--- RECORDS PROVIDED Enclosed Below ---

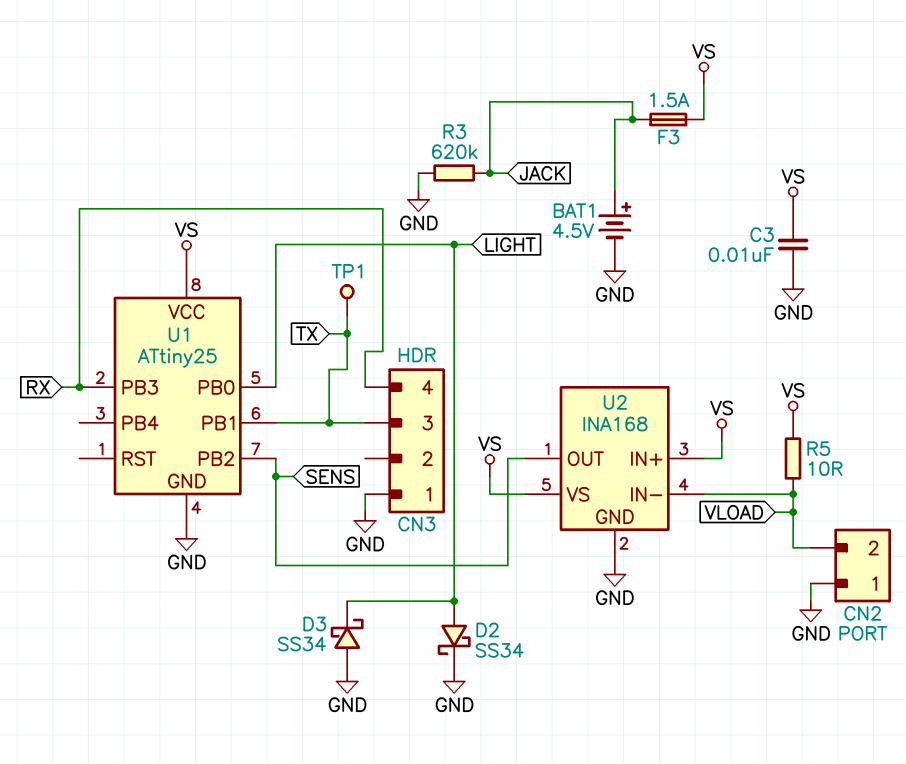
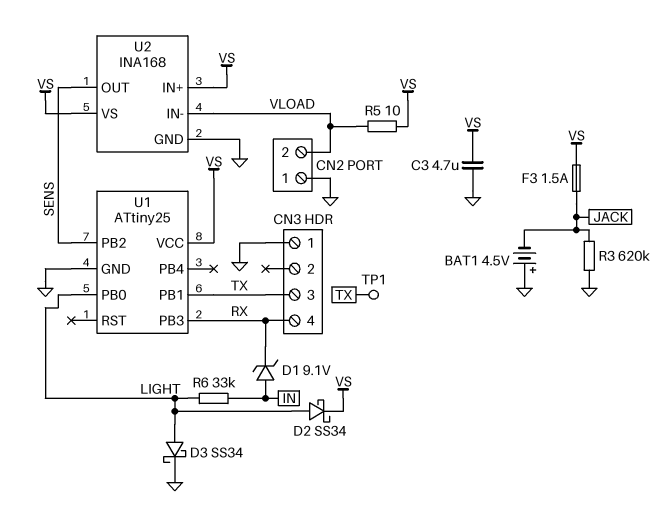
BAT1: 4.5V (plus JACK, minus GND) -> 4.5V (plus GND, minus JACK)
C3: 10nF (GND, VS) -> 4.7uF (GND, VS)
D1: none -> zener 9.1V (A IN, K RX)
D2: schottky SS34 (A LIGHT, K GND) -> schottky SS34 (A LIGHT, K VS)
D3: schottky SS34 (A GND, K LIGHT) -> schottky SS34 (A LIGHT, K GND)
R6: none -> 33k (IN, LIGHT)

--- End of Enclosed RECORDS PROVIDED ---
--- RECORDS PROVIDED Enclosed Below ---

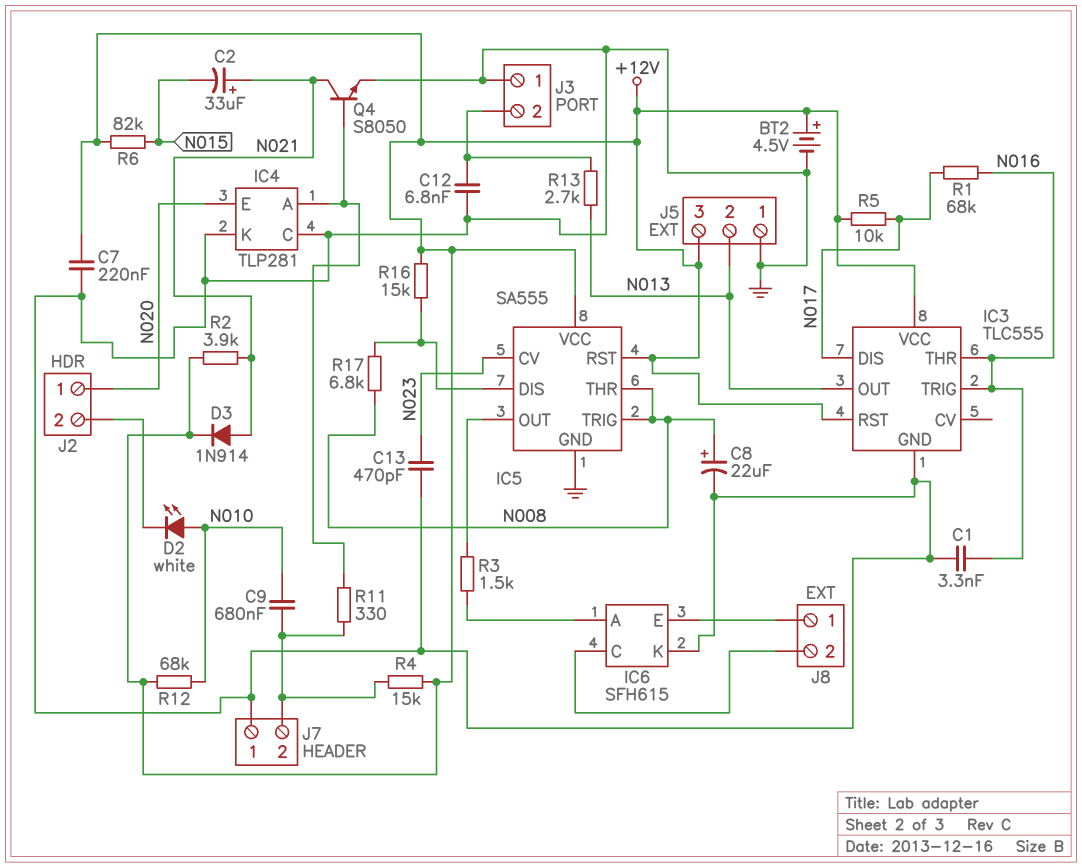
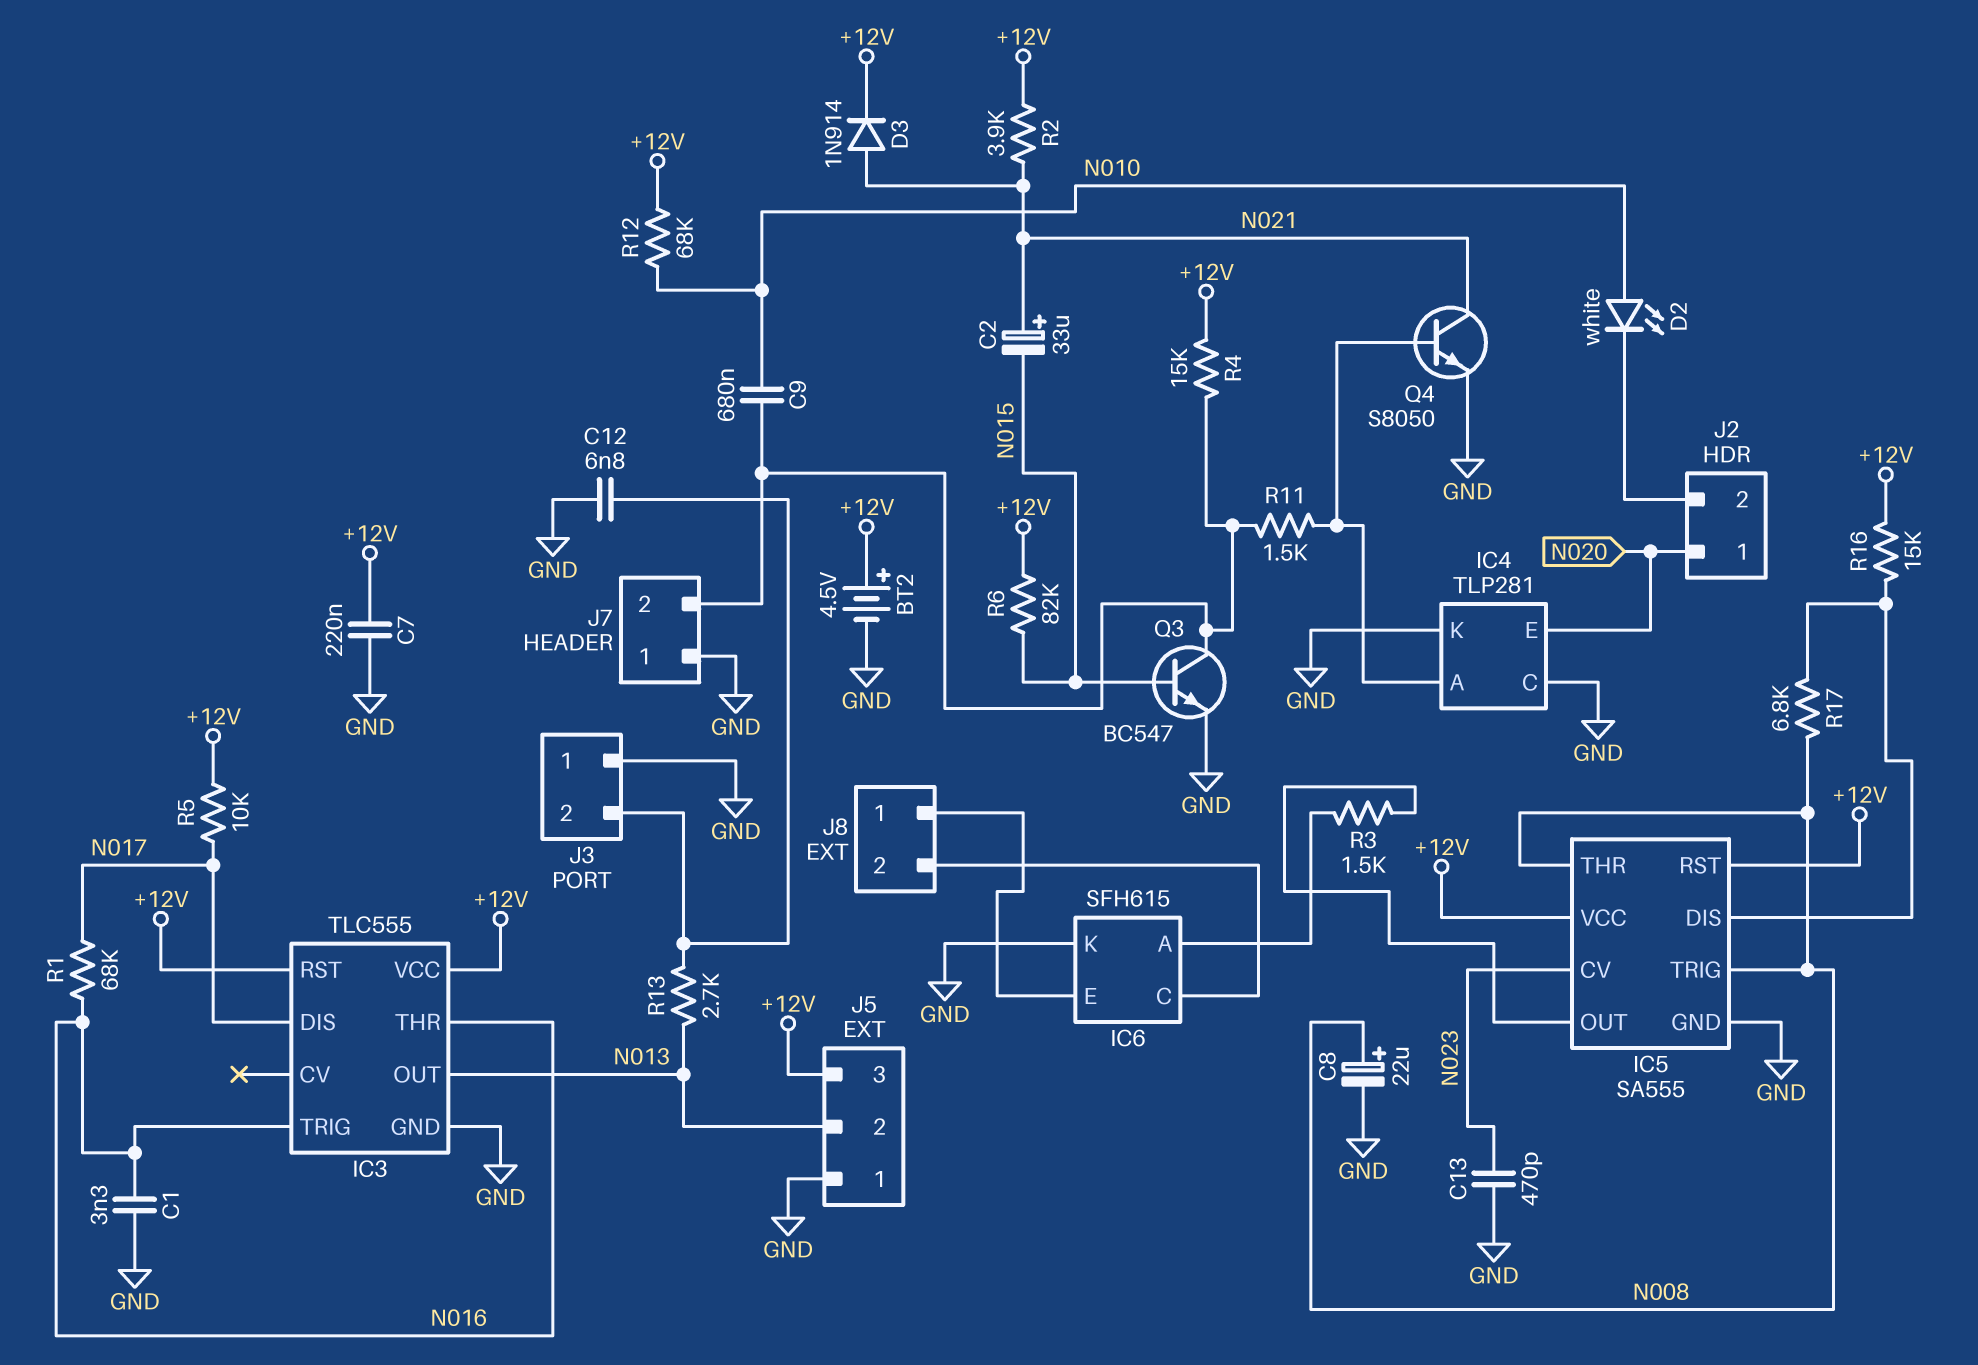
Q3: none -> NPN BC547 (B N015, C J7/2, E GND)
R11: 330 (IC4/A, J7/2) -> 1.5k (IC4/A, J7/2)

--- End of Enclosed RECORDS PROVIDED ---

PROBLEM DESCRIPTION :: Look in the material above for the line with "BAT1: 4.5V (plus" and the line with "R6: none -> 33k (IN, LIGHT)", and transcribe exactly those lines and all lines between them, nothing more.

SOLUTION ::
BAT1: 4.5V (plus JACK, minus GND) -> 4.5V (plus GND, minus JACK)
C3: 10nF (GND, VS) -> 4.7uF (GND, VS)
D1: none -> zener 9.1V (A IN, K RX)
D2: schottky SS34 (A LIGHT, K GND) -> schottky SS34 (A LIGHT, K VS)
D3: schottky SS34 (A GND, K LIGHT) -> schottky SS34 (A LIGHT, K GND)
R6: none -> 33k (IN, LIGHT)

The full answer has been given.